Records from a collection:
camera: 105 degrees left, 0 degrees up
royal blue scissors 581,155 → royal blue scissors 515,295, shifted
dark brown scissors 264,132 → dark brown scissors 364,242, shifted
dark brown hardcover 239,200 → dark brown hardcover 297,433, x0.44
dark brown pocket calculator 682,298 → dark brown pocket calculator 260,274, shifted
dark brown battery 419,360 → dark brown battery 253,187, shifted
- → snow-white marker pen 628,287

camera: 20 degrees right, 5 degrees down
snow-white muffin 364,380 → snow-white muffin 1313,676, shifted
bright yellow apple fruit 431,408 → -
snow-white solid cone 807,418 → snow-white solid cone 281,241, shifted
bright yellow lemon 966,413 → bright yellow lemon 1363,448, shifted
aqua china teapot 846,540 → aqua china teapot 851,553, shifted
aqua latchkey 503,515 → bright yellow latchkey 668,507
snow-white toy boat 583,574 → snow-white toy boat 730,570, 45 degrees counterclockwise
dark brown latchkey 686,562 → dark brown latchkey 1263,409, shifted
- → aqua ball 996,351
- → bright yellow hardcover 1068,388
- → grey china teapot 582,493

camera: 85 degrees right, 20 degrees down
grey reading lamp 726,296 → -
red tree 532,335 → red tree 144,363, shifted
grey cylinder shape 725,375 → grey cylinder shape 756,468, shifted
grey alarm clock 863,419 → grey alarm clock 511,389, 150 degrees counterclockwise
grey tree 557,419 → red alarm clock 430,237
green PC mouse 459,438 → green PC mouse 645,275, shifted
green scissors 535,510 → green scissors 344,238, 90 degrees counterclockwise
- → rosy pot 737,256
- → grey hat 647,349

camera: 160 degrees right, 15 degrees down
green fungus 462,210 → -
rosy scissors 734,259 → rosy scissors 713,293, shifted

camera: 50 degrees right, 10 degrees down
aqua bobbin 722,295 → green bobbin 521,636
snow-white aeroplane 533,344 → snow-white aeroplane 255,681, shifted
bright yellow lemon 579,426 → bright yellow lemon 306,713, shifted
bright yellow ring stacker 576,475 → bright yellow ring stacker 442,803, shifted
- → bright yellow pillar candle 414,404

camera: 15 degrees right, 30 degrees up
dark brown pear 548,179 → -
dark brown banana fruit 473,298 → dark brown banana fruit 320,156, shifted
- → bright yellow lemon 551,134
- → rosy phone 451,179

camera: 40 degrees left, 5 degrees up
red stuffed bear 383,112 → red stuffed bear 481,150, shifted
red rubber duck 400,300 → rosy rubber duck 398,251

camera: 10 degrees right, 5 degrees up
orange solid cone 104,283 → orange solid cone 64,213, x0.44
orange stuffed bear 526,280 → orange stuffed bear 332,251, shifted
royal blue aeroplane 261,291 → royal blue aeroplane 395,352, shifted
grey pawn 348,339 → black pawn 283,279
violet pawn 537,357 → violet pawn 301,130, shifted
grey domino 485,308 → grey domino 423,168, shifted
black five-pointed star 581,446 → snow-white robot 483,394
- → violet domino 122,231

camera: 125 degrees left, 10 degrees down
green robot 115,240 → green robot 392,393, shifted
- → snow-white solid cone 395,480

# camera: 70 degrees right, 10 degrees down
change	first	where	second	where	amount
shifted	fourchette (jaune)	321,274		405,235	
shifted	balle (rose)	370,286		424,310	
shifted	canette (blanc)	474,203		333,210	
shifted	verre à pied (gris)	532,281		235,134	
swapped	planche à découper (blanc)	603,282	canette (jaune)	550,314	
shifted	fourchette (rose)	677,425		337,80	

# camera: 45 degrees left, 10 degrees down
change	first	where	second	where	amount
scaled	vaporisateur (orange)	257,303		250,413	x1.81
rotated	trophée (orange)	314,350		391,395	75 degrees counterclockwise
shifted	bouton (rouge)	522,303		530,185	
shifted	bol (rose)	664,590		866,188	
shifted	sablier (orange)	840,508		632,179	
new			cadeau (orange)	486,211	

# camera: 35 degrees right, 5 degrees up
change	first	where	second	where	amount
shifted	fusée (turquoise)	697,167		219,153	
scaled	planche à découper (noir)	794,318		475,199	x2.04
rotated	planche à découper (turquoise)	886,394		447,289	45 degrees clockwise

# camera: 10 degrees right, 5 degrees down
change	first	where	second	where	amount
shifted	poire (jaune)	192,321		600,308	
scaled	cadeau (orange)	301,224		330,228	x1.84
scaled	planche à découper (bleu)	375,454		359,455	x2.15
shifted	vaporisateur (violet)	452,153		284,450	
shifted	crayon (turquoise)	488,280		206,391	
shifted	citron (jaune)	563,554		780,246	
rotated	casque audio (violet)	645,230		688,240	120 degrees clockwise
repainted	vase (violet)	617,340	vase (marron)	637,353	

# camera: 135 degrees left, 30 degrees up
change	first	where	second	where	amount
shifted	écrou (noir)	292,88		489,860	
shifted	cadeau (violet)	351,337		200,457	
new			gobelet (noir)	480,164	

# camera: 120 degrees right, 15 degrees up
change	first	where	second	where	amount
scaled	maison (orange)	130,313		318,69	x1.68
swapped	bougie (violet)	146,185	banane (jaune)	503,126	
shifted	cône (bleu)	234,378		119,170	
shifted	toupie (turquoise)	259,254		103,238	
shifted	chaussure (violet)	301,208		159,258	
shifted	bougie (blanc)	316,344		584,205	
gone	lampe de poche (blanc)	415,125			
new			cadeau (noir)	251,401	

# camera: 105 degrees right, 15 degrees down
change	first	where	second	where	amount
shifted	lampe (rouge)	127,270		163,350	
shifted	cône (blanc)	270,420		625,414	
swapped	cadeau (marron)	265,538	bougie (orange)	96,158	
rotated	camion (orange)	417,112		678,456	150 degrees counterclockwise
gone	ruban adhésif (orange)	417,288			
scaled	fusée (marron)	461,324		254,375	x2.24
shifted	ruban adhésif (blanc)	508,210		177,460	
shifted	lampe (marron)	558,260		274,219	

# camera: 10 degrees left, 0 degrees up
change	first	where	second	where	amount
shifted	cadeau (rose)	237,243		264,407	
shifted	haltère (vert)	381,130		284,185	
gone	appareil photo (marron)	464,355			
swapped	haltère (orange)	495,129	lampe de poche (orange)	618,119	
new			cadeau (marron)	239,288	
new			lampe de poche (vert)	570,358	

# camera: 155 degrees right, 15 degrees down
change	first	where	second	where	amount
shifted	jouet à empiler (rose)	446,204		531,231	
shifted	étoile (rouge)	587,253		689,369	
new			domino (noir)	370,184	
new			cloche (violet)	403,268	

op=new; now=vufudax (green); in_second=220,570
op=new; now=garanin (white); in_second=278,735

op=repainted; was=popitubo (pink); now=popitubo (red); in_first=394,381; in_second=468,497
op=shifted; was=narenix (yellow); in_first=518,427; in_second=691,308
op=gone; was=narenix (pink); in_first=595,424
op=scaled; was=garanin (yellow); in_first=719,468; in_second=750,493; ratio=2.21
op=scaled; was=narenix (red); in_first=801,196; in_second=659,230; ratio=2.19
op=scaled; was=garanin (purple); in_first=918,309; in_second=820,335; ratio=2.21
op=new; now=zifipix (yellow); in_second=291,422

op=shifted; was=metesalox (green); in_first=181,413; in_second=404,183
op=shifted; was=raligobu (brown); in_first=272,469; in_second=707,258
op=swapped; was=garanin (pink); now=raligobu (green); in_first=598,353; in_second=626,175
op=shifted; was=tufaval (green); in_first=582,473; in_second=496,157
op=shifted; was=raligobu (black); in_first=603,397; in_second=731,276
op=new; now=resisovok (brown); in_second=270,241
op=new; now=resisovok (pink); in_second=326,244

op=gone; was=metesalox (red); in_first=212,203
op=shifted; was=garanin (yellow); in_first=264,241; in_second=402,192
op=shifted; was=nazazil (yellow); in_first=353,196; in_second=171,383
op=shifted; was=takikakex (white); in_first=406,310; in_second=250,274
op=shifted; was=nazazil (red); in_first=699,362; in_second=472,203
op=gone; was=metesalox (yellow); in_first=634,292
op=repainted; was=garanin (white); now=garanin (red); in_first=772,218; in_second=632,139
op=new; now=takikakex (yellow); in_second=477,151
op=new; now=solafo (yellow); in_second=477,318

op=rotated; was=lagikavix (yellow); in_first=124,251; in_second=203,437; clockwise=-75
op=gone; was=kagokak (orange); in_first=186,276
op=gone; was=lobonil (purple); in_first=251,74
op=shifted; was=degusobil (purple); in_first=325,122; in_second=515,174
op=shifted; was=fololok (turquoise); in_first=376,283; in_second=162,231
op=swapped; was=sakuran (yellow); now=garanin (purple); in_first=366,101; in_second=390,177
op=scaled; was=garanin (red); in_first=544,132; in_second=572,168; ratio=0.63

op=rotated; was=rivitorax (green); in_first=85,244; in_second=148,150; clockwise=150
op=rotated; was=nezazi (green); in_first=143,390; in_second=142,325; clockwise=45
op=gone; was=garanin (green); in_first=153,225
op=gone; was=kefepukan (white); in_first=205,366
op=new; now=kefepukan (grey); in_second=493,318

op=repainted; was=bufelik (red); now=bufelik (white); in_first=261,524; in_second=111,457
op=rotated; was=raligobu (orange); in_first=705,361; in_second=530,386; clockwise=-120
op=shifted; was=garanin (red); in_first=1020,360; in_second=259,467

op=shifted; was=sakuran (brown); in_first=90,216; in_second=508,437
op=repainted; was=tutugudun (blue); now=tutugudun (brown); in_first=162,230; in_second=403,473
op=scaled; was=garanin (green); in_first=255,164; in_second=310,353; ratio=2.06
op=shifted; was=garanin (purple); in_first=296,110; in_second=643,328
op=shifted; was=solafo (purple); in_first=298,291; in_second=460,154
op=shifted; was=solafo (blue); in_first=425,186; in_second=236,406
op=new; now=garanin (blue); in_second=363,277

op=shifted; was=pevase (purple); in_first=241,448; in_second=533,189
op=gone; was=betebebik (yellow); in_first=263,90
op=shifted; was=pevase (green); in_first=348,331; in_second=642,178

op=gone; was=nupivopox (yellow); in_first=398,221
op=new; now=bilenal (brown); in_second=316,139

Action item:
Quote exactly the first line of the data and every line after it through the one holding "dark brown battery 419,360".

Answer section:
camera: 105 degrees left, 0 degrees up
royal blue scissors 581,155 → royal blue scissors 515,295, shifted
dark brown scissors 264,132 → dark brown scissors 364,242, shifted
dark brown hardcover 239,200 → dark brown hardcover 297,433, x0.44
dark brown pocket calculator 682,298 → dark brown pocket calculator 260,274, shifted
dark brown battery 419,360 → dark brown battery 253,187, shifted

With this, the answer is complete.